§ **Extracted records**:
○ ○ ○ ○ ○ ○ ○
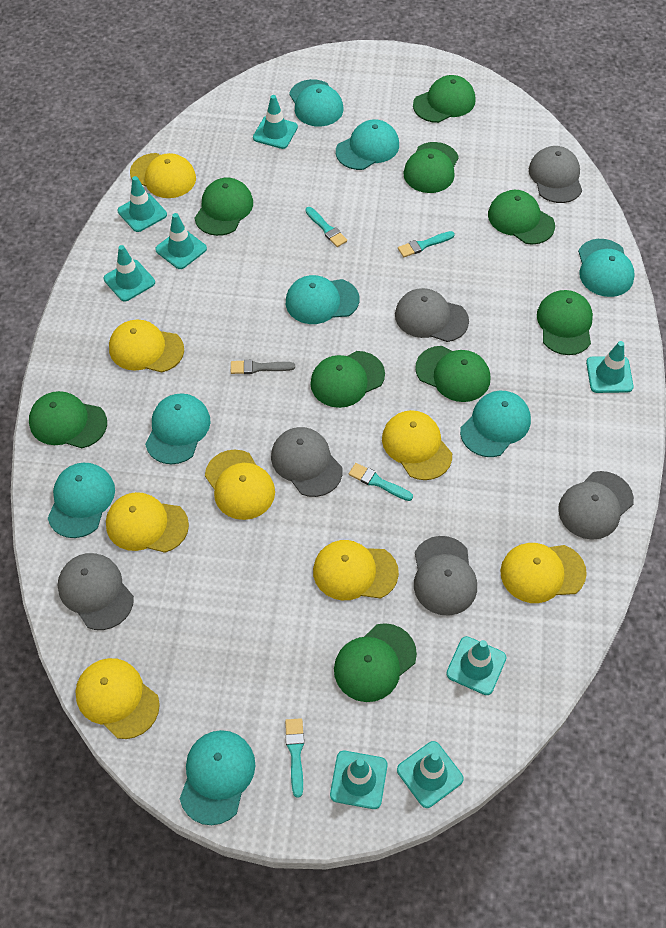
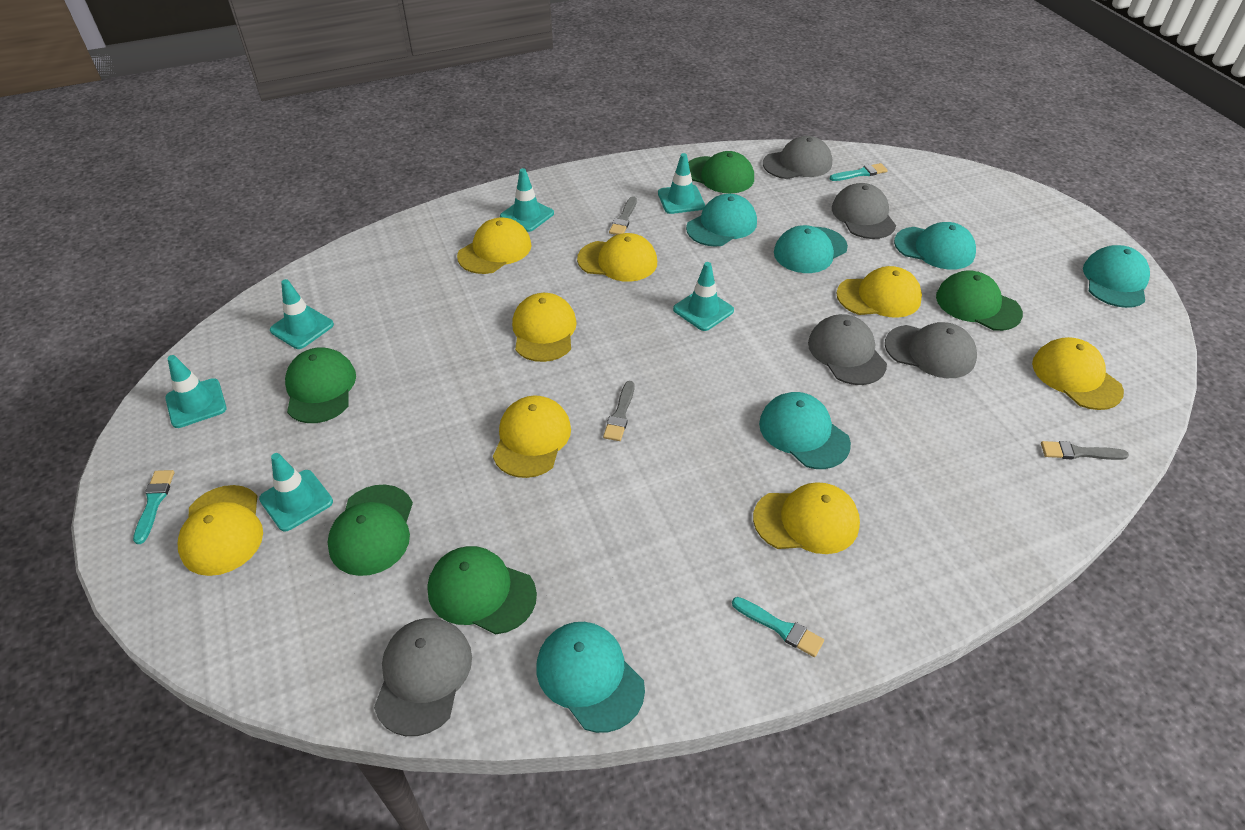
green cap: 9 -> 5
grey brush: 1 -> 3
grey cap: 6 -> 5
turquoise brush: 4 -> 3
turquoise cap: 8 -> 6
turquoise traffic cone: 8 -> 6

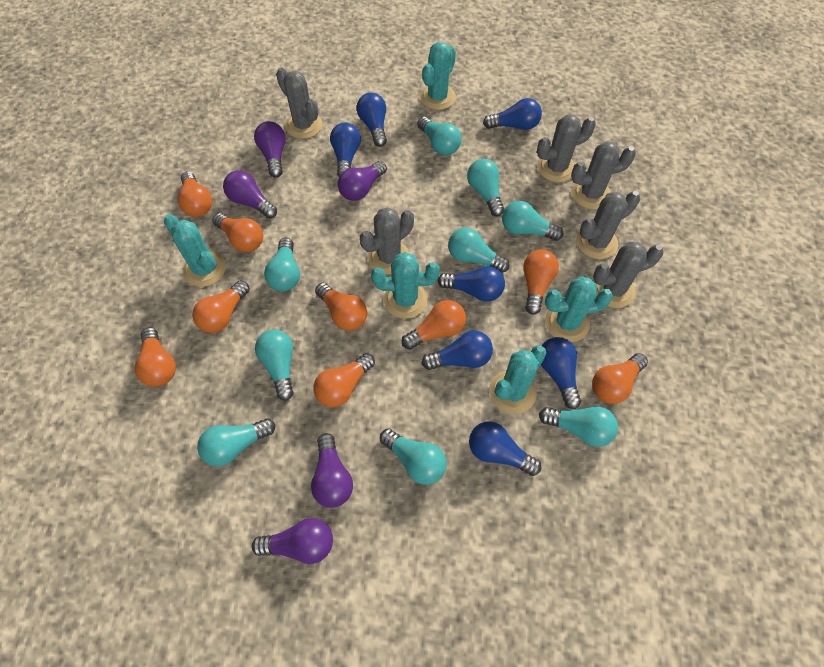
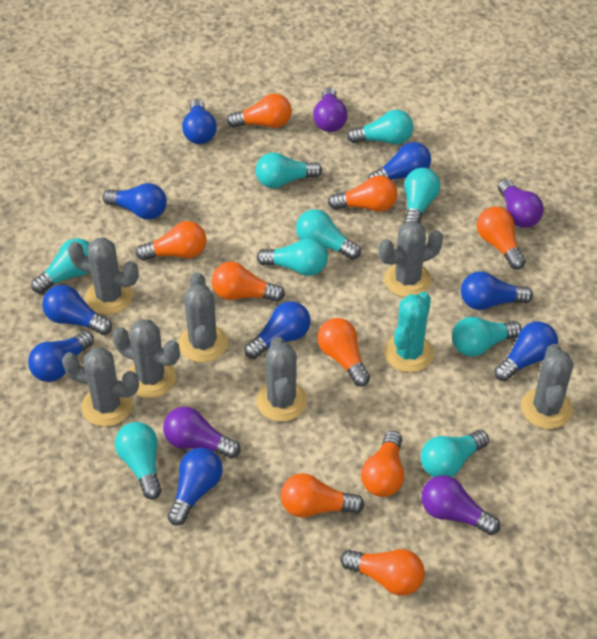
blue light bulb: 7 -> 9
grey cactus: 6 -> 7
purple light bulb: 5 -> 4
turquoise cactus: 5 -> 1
○ ○ ○ ○ ○ ○ ○
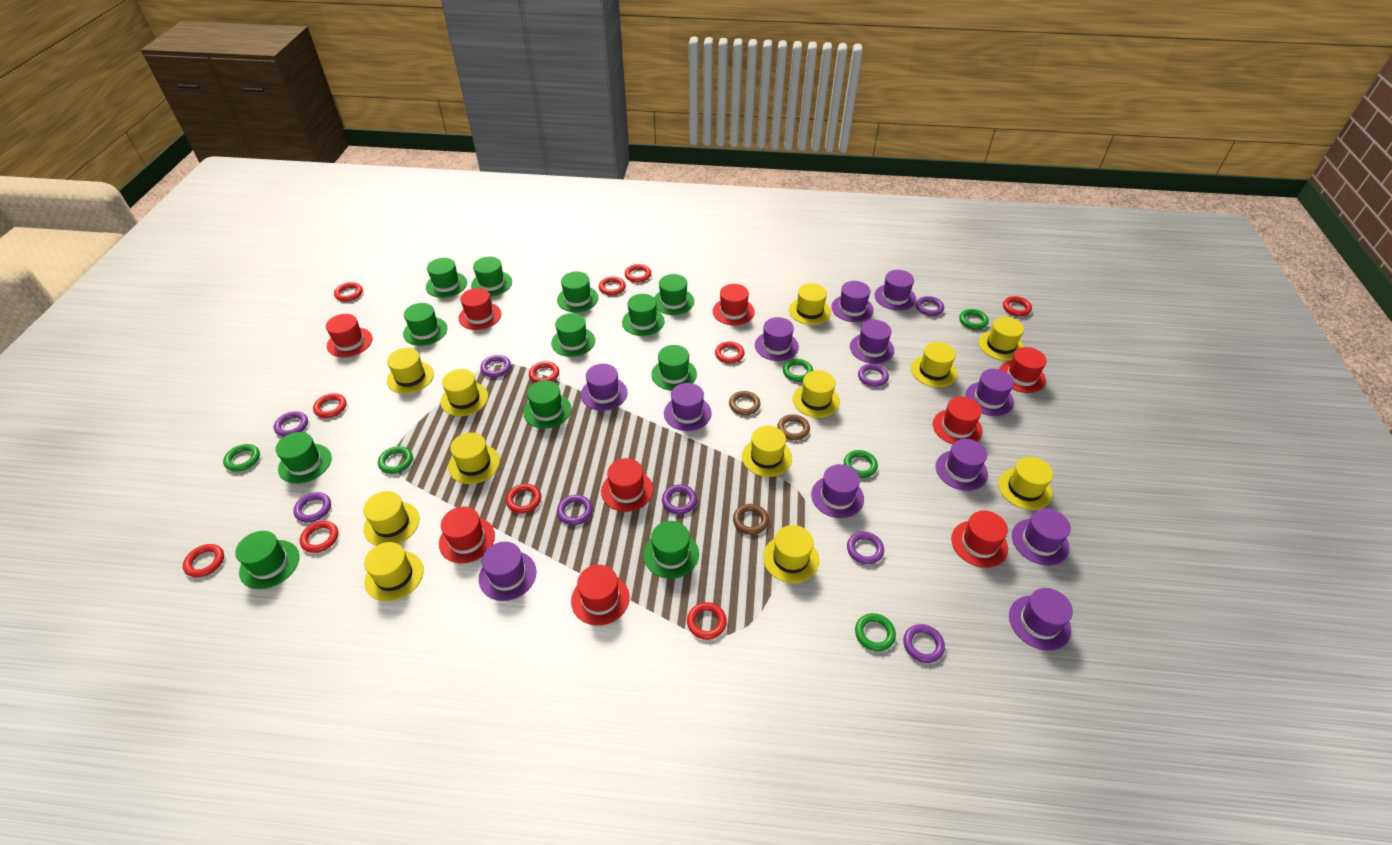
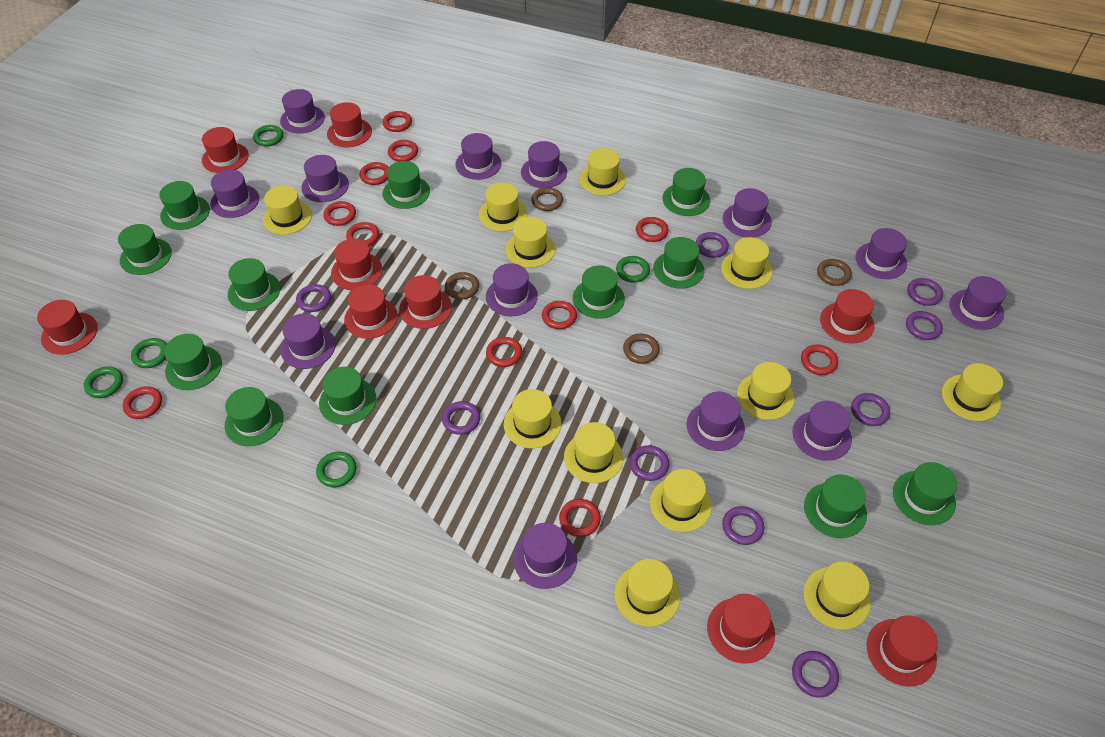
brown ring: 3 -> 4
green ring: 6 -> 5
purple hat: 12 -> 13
○ ○ ○ ○ ○ ○ ○
§ **Exercise**: Find every line in the records that uses the string "grey", then copy it.

§ **Output for this task**:
grey brush: 1 -> 3
grey cap: 6 -> 5
grey cactus: 6 -> 7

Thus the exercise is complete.